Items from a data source
****************

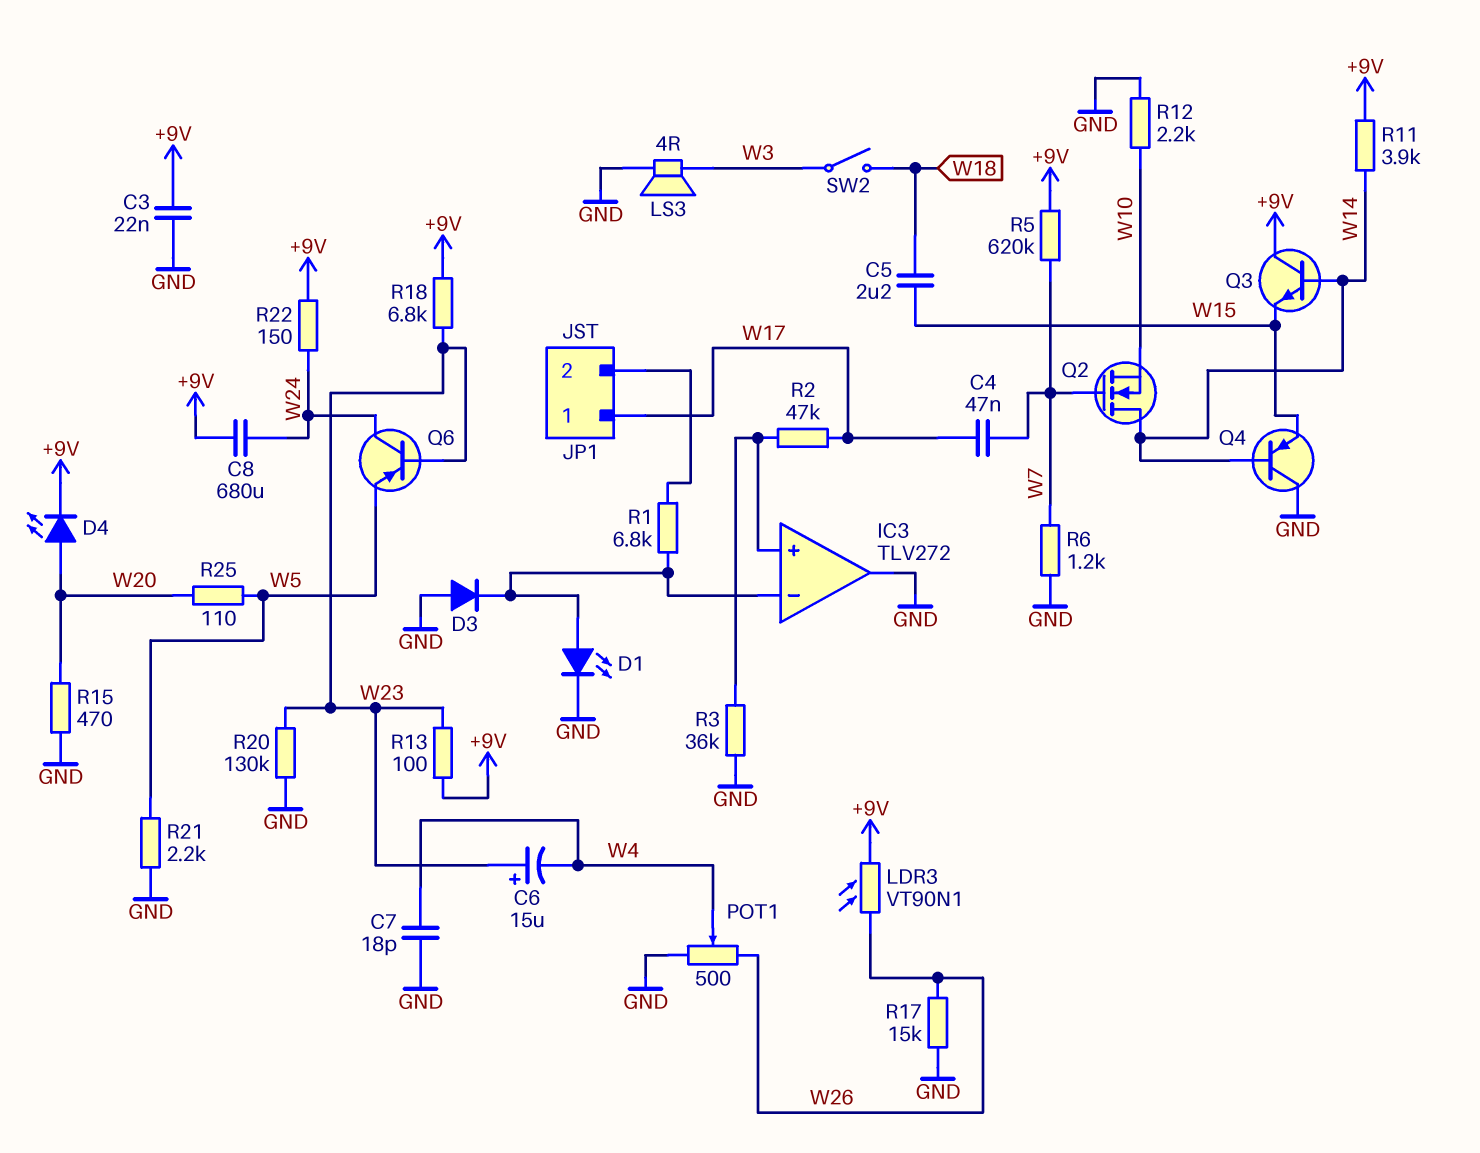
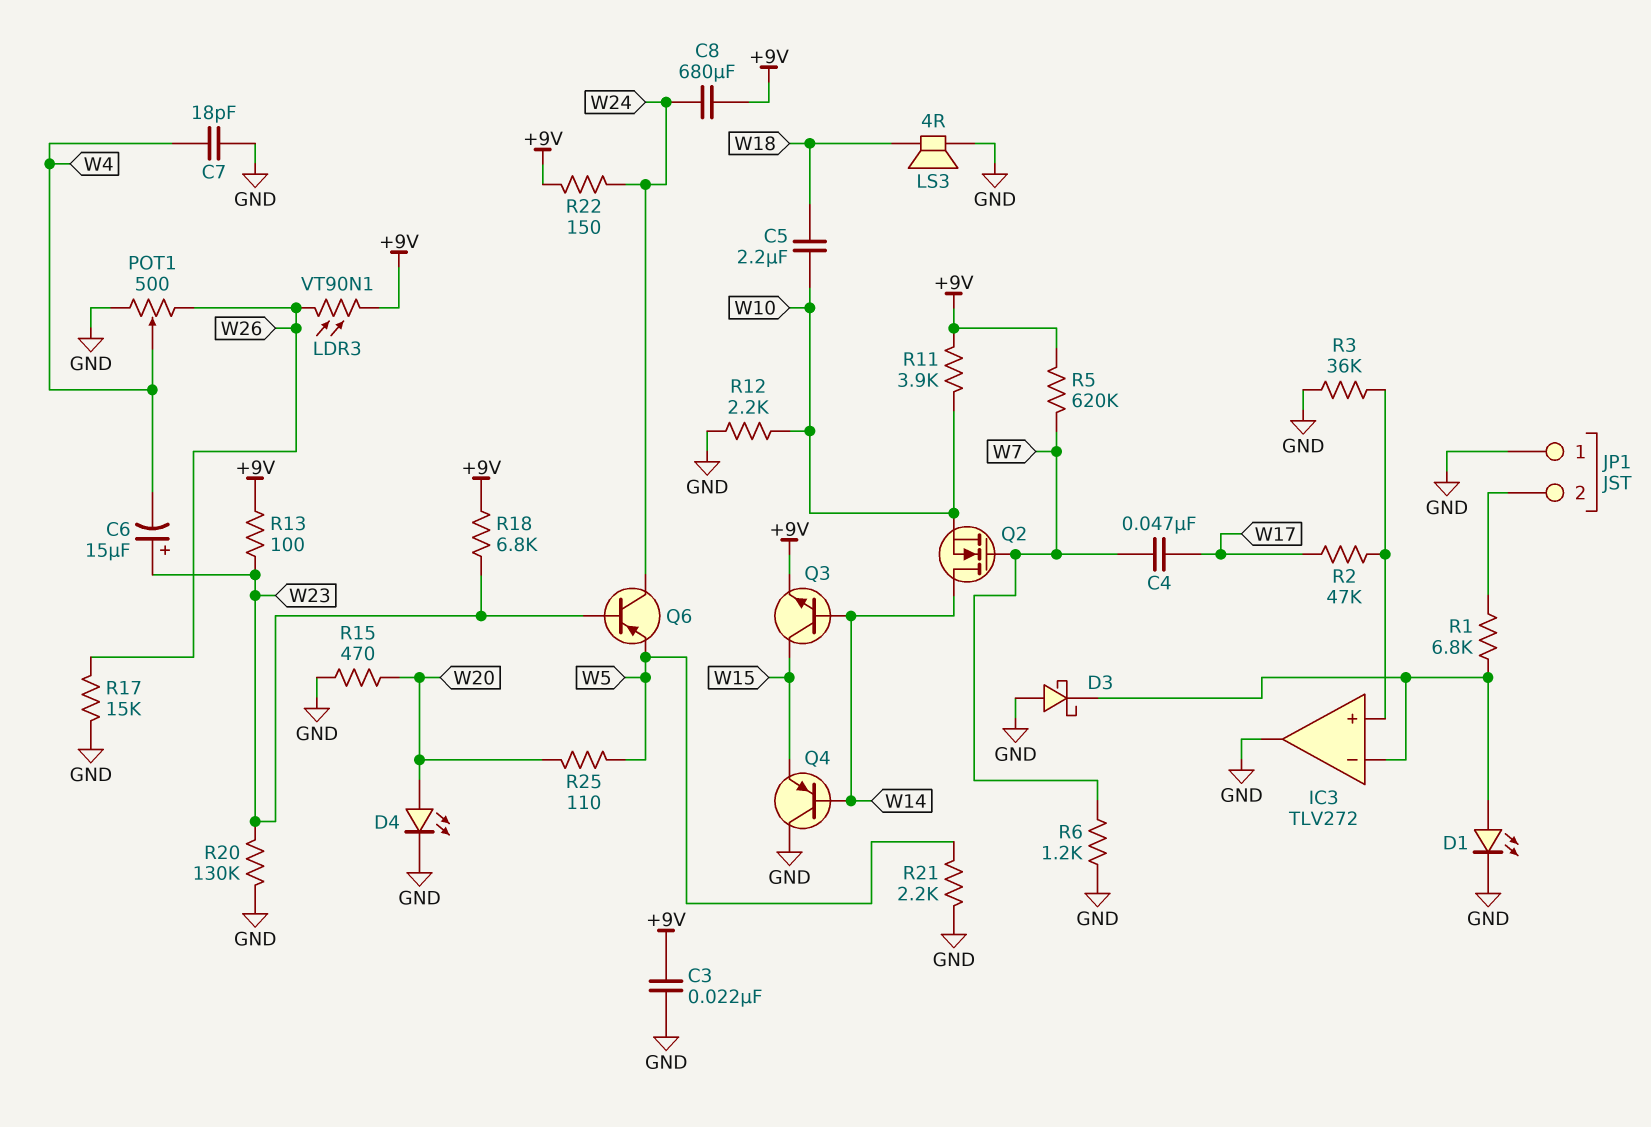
C5: 2.2uF (W15, W18) -> 2.2uF (W10, W18)
D3: diode (A GND, K IC3/in-) -> schottky (A GND, K IC3/in-)
D4: LED (A W20, K +9V) -> LED (A W20, K GND)
JP1 pin 1: W17 -> GND
LS3: speaker 4R (GND, W3) -> speaker 4R (GND, W18)
Q3: NPN (B W14, C +9V, E W15) -> NPN (B W14, C W15, E +9V)
R11: 3.9k (+9V, W14) -> 3.9k (+9V, W10)
SW2: switch (W3, W18) -> none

****************

Work instruction
Skip the pictures, then retype every line above exactly.

Solution
C5: 2.2uF (W15, W18) -> 2.2uF (W10, W18)
D3: diode (A GND, K IC3/in-) -> schottky (A GND, K IC3/in-)
D4: LED (A W20, K +9V) -> LED (A W20, K GND)
JP1 pin 1: W17 -> GND
LS3: speaker 4R (GND, W3) -> speaker 4R (GND, W18)
Q3: NPN (B W14, C +9V, E W15) -> NPN (B W14, C W15, E +9V)
R11: 3.9k (+9V, W14) -> 3.9k (+9V, W10)
SW2: switch (W3, W18) -> none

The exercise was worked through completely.